» Given data
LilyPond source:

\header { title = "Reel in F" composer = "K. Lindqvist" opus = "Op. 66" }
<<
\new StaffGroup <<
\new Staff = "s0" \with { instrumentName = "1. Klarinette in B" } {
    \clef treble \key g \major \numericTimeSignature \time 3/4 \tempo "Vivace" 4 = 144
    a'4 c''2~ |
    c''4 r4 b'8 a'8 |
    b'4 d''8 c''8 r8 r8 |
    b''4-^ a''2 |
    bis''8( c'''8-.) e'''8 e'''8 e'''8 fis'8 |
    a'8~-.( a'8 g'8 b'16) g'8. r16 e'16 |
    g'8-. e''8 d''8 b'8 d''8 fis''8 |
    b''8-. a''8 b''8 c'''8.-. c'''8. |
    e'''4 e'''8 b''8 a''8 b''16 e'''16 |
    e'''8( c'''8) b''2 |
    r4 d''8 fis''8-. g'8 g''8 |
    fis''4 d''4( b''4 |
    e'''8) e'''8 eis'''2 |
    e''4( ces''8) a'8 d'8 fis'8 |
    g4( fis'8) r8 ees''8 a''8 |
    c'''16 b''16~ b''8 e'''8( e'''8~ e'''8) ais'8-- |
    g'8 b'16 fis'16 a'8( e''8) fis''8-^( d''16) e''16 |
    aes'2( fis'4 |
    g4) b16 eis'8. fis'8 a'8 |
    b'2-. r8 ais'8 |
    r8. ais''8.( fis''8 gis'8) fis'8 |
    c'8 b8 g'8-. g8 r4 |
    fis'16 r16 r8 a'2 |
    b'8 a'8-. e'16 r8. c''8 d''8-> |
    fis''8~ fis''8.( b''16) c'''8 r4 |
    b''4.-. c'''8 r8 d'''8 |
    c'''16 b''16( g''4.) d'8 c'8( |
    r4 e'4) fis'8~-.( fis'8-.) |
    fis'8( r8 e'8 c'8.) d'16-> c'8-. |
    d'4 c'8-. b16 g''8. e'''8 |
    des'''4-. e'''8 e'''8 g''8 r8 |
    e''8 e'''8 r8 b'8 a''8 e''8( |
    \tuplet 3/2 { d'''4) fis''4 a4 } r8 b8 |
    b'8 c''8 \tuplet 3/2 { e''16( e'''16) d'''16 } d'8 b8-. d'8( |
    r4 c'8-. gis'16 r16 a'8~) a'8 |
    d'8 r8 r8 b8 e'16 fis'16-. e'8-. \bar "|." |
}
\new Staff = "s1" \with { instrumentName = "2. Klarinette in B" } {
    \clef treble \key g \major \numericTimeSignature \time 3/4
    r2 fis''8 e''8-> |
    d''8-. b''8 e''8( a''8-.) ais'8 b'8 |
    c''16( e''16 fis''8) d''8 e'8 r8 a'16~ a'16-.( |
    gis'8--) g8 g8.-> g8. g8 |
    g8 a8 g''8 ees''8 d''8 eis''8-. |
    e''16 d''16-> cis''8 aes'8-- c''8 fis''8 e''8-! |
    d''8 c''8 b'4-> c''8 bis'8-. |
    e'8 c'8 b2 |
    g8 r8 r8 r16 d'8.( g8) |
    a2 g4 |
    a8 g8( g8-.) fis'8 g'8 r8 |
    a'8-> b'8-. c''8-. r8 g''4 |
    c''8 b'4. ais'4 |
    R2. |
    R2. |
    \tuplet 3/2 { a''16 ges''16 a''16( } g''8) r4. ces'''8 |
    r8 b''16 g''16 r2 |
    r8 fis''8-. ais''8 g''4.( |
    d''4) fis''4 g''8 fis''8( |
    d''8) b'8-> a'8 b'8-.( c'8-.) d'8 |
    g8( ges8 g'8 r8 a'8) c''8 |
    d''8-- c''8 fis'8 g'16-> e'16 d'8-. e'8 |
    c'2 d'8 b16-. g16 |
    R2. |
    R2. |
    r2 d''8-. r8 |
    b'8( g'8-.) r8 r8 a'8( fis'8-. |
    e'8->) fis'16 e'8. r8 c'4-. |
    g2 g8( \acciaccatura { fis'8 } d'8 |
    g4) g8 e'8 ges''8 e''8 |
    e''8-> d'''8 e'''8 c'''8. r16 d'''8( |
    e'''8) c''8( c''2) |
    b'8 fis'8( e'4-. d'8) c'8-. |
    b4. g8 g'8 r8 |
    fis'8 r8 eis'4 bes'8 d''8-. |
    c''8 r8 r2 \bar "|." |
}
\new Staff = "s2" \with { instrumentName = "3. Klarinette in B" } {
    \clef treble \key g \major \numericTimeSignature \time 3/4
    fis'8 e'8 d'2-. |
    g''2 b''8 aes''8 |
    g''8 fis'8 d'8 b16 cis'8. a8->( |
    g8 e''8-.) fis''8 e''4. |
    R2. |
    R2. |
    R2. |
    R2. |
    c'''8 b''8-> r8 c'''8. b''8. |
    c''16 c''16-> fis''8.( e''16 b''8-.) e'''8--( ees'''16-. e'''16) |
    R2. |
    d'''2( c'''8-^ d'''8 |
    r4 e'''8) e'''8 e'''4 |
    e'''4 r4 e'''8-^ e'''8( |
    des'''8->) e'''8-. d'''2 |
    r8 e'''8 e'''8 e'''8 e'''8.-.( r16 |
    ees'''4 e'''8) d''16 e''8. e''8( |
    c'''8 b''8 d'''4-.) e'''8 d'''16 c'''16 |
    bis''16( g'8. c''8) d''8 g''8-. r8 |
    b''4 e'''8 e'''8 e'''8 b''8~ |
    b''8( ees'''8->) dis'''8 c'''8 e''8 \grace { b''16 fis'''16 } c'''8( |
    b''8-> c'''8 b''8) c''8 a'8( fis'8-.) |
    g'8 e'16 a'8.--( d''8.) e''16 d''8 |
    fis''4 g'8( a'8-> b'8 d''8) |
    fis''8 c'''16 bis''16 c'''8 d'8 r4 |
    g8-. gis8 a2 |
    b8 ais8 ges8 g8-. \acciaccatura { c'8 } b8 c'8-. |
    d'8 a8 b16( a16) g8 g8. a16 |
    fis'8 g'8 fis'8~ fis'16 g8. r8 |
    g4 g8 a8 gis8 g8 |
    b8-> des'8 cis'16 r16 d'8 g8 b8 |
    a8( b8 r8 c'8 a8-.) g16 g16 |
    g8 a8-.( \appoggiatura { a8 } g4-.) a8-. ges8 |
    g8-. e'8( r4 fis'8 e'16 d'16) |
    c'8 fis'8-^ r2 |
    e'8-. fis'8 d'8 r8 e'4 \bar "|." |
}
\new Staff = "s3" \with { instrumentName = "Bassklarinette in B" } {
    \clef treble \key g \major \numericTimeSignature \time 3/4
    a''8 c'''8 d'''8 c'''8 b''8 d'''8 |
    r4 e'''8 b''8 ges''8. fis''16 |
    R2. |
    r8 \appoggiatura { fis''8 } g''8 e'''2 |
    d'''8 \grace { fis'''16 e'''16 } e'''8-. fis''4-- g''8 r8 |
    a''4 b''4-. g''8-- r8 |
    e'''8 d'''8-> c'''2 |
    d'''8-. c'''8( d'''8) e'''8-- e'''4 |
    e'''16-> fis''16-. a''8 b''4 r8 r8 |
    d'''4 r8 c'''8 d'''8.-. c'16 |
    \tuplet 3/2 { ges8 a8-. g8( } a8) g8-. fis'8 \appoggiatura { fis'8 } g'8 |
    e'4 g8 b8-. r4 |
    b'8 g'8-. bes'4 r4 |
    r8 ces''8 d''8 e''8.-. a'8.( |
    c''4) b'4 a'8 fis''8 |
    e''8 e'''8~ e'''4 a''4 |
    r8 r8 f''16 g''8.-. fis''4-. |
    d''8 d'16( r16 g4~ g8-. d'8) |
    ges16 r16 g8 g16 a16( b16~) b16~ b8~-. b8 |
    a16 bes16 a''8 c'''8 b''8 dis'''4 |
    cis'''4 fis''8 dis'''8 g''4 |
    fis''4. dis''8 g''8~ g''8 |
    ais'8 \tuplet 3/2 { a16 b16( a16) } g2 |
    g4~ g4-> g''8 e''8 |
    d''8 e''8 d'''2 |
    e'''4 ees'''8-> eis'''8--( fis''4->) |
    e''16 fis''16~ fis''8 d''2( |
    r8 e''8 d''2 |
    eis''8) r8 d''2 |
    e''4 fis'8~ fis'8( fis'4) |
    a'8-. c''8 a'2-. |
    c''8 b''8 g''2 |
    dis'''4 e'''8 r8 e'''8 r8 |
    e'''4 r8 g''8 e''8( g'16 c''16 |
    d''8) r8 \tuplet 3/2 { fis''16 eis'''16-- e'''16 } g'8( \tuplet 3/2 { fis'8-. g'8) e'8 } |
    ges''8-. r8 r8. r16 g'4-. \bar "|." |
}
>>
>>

» Instruction
Gather every line of the items that contains the string "tuplet", and keep in mind that case counts.

» Finished answer
    \tuplet 3/2 { d'''4) fis''4 a4 } r8 b8 |
    b'8 c''8 \tuplet 3/2 { e''16( e'''16) d'''16 } d'8 b8-. d'8( |
    \tuplet 3/2 { a''16 ges''16 a''16( } g''8) r4. ces'''8 |
    \tuplet 3/2 { ges8 a8-. g8( } a8) g8-. fis'8 \appoggiatura { fis'8 } g'8 |
    ais'8 \tuplet 3/2 { a16 b16( a16) } g2 |
    d''8) r8 \tuplet 3/2 { fis''16 eis'''16-- e'''16 } g'8( \tuplet 3/2 { fis'8-. g'8) e'8 } |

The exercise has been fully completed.